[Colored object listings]
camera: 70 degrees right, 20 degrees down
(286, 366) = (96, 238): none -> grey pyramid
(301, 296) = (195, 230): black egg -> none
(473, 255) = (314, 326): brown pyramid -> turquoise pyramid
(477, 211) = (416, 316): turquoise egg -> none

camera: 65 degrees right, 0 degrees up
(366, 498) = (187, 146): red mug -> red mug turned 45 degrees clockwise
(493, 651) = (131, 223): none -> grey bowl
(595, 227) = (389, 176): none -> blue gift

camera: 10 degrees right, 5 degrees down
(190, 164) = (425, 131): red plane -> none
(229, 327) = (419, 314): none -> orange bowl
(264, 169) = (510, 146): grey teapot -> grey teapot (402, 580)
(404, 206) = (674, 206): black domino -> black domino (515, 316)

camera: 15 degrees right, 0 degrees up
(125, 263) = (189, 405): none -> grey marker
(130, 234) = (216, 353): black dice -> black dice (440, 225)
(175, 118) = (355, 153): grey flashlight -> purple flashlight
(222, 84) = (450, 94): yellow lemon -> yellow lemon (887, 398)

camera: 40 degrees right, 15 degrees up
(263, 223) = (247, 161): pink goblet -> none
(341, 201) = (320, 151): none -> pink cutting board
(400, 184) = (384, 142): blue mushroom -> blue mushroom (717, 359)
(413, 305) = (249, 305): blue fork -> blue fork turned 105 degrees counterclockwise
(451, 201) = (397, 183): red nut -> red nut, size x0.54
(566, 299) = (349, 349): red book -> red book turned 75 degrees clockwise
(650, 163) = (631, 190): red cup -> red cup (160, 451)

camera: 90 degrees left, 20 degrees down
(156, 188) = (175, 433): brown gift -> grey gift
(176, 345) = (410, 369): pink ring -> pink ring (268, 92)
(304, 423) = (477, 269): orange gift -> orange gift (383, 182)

### What is expected
Return the data in full, with each line kept exactly as it is.

### Solution
camera: 70 degrees right, 20 degrees down
(286, 366) = (96, 238): none -> grey pyramid
(301, 296) = (195, 230): black egg -> none
(473, 255) = (314, 326): brown pyramid -> turquoise pyramid
(477, 211) = (416, 316): turquoise egg -> none

camera: 65 degrees right, 0 degrees up
(366, 498) = (187, 146): red mug -> red mug turned 45 degrees clockwise
(493, 651) = (131, 223): none -> grey bowl
(595, 227) = (389, 176): none -> blue gift

camera: 10 degrees right, 5 degrees down
(190, 164) = (425, 131): red plane -> none
(229, 327) = (419, 314): none -> orange bowl
(264, 169) = (510, 146): grey teapot -> grey teapot (402, 580)
(404, 206) = (674, 206): black domino -> black domino (515, 316)

camera: 15 degrees right, 0 degrees up
(125, 263) = (189, 405): none -> grey marker
(130, 234) = (216, 353): black dice -> black dice (440, 225)
(175, 118) = (355, 153): grey flashlight -> purple flashlight
(222, 84) = (450, 94): yellow lemon -> yellow lemon (887, 398)

camera: 40 degrees right, 15 degrees up
(263, 223) = (247, 161): pink goblet -> none
(341, 201) = (320, 151): none -> pink cutting board
(400, 184) = (384, 142): blue mushroom -> blue mushroom (717, 359)
(413, 305) = (249, 305): blue fork -> blue fork turned 105 degrees counterclockwise
(451, 201) = (397, 183): red nut -> red nut, size x0.54
(566, 299) = (349, 349): red book -> red book turned 75 degrees clockwise
(650, 163) = (631, 190): red cup -> red cup (160, 451)

camera: 90 degrees left, 20 degrees down
(156, 188) = (175, 433): brown gift -> grey gift
(176, 345) = (410, 369): pink ring -> pink ring (268, 92)
(304, 423) = (477, 269): orange gift -> orange gift (383, 182)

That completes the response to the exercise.